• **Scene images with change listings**

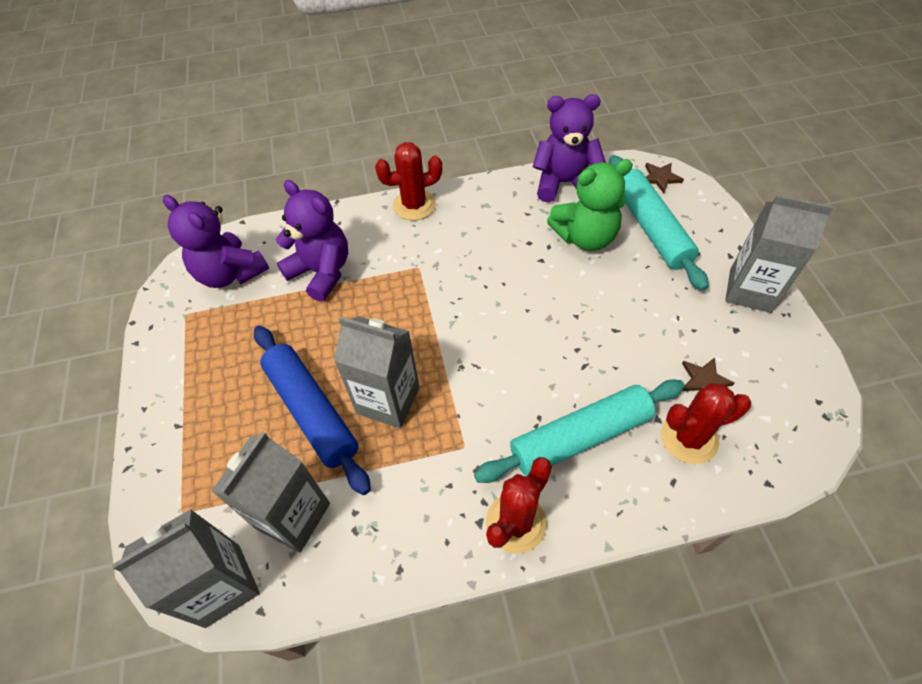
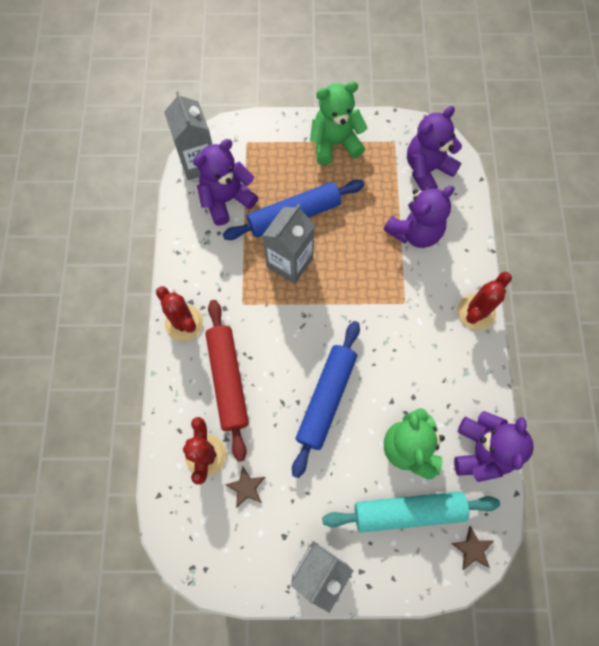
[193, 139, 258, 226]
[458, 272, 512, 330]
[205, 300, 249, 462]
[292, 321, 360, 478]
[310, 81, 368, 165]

• **INSTRUCTIONS TO FOLLOW**
The records above must be repeated exactly, minus their pictures.

• **TASK RESPONSE**
[193, 139, 258, 226]
[458, 272, 512, 330]
[205, 300, 249, 462]
[292, 321, 360, 478]
[310, 81, 368, 165]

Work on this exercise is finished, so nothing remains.